Stated exercise: Identify each line of the records that contains the string "musicglyph" and copy those lines.

Given data:

━━━━━━━━━━

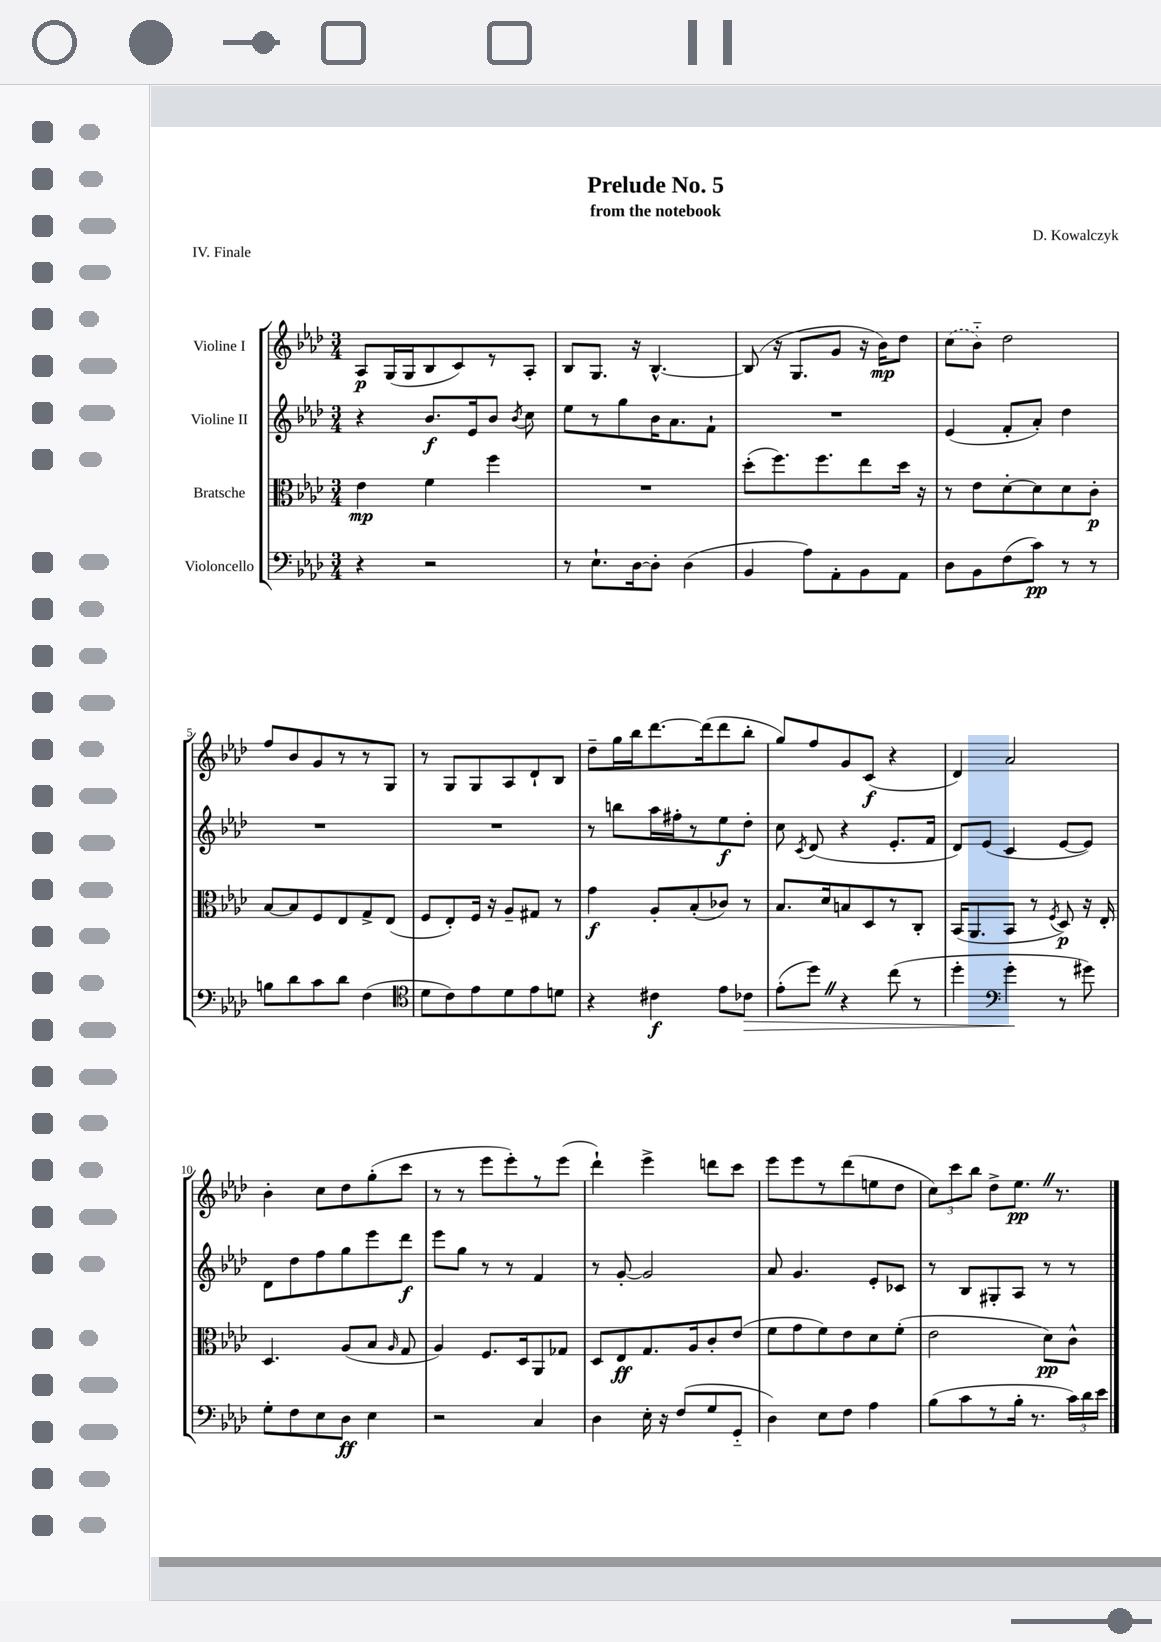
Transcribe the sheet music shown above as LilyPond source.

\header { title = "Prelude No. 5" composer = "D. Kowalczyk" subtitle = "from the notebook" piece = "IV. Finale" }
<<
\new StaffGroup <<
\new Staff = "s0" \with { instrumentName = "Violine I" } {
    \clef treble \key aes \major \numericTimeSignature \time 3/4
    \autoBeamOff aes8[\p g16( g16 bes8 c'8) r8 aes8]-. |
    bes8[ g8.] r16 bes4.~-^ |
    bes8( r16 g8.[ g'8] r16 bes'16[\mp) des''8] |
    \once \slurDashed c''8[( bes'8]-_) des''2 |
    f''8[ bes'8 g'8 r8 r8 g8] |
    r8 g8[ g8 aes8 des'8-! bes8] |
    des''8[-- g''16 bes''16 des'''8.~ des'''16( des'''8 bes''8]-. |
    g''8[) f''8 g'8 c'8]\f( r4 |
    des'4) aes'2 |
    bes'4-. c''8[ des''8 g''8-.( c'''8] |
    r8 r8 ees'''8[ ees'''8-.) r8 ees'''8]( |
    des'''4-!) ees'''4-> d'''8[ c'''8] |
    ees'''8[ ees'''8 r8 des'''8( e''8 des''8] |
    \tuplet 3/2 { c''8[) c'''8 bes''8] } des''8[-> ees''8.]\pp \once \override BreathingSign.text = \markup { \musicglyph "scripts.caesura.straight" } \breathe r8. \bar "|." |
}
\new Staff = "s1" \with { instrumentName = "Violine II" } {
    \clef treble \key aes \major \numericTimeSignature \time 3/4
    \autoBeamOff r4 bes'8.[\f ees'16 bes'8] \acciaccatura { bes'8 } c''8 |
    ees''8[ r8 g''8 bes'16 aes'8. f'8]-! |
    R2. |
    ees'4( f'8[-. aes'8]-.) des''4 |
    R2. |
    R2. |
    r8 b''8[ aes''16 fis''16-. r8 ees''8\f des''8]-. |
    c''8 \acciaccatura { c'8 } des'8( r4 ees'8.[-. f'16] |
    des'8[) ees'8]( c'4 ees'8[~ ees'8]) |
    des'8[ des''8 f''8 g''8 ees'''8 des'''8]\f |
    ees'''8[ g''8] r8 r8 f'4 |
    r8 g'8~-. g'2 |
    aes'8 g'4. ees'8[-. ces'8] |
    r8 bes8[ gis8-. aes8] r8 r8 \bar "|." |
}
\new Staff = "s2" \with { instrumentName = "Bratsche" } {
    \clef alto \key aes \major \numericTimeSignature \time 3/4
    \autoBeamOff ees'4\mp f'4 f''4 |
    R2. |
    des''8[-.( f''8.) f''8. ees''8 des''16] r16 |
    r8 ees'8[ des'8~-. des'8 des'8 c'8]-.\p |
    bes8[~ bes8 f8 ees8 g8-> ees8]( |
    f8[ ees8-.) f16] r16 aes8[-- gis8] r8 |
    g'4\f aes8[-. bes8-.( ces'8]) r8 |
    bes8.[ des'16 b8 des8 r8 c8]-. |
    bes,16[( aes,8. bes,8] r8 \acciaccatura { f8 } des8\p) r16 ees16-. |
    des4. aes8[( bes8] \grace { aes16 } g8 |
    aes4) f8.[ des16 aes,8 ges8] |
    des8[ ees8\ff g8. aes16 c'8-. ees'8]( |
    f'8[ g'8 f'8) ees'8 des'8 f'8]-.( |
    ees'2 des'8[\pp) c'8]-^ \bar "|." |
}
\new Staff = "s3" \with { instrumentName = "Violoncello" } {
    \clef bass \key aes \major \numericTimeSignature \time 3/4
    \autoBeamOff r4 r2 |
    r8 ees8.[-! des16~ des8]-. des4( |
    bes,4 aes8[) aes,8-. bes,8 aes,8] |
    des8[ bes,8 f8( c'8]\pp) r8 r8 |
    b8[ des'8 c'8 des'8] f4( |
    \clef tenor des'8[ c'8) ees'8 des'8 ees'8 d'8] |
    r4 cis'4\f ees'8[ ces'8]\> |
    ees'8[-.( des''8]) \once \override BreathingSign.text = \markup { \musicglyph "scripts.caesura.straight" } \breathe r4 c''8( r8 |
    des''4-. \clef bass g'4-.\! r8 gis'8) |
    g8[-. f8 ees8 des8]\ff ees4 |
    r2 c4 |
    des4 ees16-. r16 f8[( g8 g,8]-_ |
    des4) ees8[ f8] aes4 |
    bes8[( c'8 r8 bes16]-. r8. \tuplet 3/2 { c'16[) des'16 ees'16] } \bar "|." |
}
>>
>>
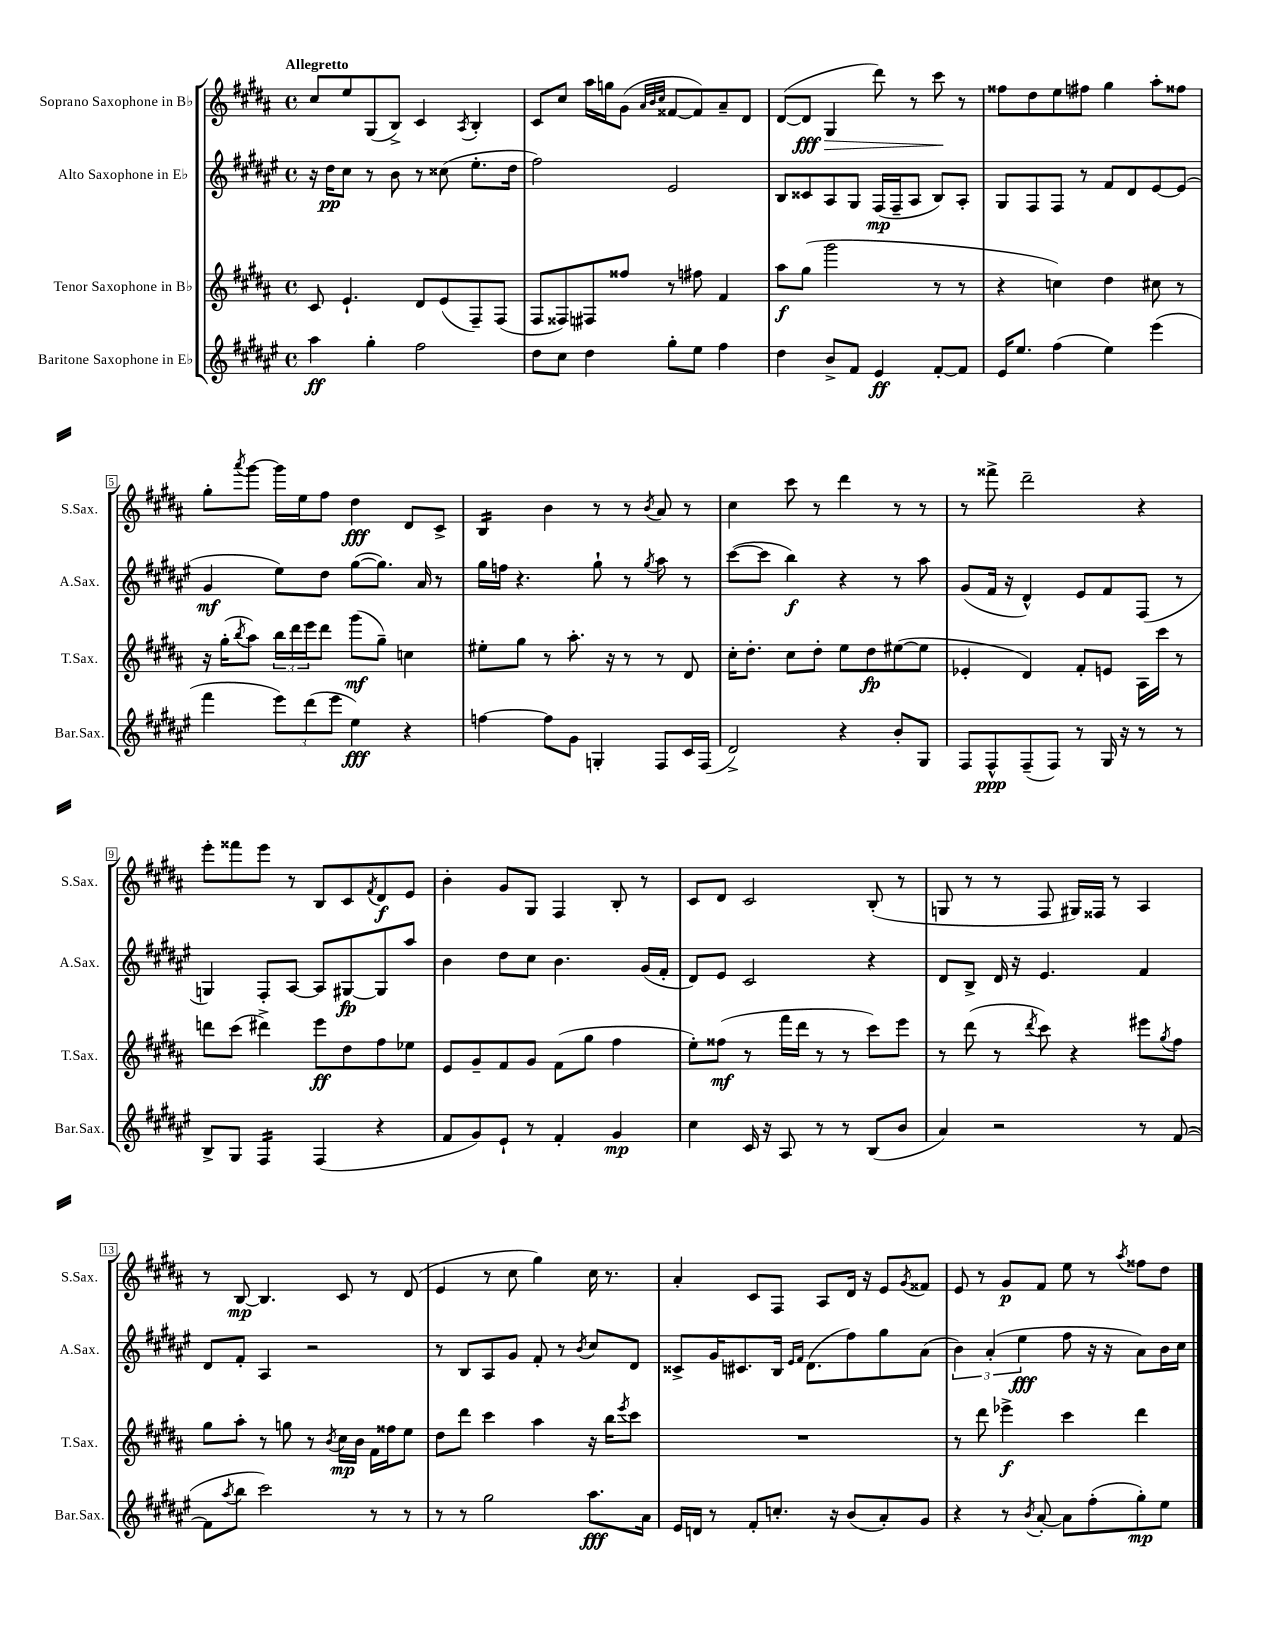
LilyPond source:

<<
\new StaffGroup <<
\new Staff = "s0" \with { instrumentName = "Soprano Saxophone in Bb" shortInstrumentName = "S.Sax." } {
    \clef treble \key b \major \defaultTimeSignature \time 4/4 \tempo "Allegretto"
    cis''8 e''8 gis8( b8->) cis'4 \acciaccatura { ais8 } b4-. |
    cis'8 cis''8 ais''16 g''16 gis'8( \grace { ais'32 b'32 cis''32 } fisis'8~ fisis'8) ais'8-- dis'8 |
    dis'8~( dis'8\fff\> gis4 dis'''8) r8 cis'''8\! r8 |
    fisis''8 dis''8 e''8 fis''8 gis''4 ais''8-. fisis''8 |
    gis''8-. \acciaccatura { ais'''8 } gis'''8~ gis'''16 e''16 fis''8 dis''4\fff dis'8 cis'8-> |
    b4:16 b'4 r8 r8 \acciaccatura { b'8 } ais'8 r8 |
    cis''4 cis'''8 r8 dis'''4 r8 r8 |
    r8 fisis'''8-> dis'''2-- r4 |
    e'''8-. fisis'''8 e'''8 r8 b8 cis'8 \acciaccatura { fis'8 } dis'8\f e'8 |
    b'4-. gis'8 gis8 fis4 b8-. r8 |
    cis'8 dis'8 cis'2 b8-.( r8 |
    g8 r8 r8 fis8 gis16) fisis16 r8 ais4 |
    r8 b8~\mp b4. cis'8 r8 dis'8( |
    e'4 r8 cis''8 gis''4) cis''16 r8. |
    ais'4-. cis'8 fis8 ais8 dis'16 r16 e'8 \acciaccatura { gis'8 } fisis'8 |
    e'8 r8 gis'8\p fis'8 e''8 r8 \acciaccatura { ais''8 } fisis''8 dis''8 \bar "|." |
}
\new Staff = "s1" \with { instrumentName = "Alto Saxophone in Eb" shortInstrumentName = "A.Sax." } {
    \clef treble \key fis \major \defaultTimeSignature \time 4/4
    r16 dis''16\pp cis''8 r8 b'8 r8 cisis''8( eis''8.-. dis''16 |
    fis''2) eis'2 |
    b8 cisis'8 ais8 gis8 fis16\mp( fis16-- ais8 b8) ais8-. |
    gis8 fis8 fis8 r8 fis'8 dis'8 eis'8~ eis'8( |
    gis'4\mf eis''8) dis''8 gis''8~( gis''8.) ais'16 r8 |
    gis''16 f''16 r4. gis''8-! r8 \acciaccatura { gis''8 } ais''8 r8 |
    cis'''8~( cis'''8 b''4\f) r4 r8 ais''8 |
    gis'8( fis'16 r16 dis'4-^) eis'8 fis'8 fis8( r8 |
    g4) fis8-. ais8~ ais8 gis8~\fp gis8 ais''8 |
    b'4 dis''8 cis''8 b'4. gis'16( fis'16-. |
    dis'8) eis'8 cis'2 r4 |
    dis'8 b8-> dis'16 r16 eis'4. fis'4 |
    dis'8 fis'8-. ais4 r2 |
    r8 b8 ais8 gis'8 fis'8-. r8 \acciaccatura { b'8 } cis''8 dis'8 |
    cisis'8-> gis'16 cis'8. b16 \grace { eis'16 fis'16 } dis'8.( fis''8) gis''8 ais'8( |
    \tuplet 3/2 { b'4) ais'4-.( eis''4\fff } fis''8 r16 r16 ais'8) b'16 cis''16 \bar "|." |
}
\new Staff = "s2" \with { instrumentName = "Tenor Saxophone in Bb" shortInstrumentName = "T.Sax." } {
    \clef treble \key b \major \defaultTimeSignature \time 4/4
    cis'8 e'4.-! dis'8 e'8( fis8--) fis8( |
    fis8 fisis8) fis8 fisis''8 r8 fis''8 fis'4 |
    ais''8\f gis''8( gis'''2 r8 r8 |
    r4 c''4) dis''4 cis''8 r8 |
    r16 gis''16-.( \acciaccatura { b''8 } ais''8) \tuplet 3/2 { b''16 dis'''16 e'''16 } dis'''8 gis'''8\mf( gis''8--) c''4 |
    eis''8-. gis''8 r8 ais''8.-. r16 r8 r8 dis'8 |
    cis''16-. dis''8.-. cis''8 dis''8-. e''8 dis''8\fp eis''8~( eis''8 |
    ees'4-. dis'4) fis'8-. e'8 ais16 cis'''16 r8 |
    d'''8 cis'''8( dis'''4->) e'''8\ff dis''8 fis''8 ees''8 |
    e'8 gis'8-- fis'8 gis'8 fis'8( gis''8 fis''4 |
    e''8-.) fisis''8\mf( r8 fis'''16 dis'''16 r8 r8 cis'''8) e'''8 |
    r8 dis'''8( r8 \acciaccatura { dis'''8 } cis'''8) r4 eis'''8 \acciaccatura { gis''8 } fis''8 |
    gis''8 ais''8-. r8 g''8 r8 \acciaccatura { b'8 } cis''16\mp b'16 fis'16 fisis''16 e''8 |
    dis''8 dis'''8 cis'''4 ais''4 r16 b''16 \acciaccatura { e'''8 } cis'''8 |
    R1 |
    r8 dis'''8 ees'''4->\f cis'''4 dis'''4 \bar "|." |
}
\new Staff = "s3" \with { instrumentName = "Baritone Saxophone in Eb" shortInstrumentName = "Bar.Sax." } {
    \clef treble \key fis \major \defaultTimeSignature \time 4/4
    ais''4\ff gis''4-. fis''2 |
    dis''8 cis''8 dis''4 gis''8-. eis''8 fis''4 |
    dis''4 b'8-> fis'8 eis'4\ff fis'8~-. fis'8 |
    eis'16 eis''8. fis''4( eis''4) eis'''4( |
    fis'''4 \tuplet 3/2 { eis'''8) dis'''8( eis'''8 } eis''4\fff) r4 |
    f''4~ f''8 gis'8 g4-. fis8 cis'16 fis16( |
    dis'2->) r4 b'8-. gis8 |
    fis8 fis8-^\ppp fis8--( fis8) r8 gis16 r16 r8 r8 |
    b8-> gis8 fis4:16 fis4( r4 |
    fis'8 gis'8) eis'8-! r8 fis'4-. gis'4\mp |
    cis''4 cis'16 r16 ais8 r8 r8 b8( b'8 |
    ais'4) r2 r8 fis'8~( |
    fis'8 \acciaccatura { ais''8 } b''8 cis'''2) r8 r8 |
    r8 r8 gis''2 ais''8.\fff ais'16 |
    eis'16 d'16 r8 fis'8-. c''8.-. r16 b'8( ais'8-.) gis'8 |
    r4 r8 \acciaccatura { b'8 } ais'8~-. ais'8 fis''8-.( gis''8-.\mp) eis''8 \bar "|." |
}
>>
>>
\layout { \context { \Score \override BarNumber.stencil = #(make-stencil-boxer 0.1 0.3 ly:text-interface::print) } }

━━━━━━━━━━

Response to the task:
    \tuplet 3/2 { c''8[) c'''8 bes''8] } des''8[-> ees''8.]\pp \once \override BreathingSign.text = \markup { \musicglyph "scripts.caesura.straight" } \breathe r8. \bar "|." |
    ees'8[-.( des''8]) \once \override BreathingSign.text = \markup { \musicglyph "scripts.caesura.straight" } \breathe r4 c''8( r8 |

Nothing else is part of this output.